**TASK TO COMPLETE**
Set out exactly, line by line, the stretch of data below that begins at the line containing "gray rectangle: (294, 197)" and ends at the line containing "red triangle: (82, 48)", with both ends kept.

**INPUT RECORDS**
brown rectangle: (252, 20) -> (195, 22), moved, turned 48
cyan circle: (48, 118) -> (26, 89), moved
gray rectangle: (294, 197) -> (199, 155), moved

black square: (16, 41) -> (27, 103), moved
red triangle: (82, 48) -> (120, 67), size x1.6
--
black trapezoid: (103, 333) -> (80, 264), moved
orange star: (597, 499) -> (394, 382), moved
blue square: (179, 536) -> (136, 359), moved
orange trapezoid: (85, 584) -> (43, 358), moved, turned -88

**REPLY TO THE EXERCISE**
gray rectangle: (294, 197) -> (199, 155), moved

black square: (16, 41) -> (27, 103), moved
red triangle: (82, 48) -> (120, 67), size x1.6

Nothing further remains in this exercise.